**Description of the task**
Your answer is one number: the count of lines below that hold the word "AGND".

**Records shown**
┌──

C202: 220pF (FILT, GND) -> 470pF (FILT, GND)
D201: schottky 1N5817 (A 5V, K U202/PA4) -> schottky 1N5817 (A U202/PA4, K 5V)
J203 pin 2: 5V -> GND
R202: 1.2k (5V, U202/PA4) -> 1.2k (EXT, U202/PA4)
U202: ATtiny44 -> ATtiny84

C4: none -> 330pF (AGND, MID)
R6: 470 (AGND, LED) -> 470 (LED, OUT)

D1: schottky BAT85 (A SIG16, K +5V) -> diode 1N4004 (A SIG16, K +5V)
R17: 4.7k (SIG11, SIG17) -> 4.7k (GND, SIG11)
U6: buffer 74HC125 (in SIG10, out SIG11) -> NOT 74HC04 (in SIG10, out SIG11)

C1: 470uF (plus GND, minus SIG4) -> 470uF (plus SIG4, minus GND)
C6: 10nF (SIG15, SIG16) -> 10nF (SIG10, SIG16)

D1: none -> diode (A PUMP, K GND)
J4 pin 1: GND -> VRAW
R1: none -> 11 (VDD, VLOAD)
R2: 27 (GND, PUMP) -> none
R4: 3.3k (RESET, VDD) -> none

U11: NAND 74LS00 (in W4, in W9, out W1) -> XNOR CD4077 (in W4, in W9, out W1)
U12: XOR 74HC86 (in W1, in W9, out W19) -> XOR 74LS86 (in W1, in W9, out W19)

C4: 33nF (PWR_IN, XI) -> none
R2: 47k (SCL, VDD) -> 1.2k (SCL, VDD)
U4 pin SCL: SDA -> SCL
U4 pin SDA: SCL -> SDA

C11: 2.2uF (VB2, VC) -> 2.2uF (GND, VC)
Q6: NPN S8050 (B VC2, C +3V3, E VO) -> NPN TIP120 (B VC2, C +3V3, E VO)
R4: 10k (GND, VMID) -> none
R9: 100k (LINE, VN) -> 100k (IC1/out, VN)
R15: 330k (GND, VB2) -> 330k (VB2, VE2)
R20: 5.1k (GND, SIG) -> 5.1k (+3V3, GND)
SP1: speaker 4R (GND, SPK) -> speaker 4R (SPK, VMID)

└──

**Completed task**
2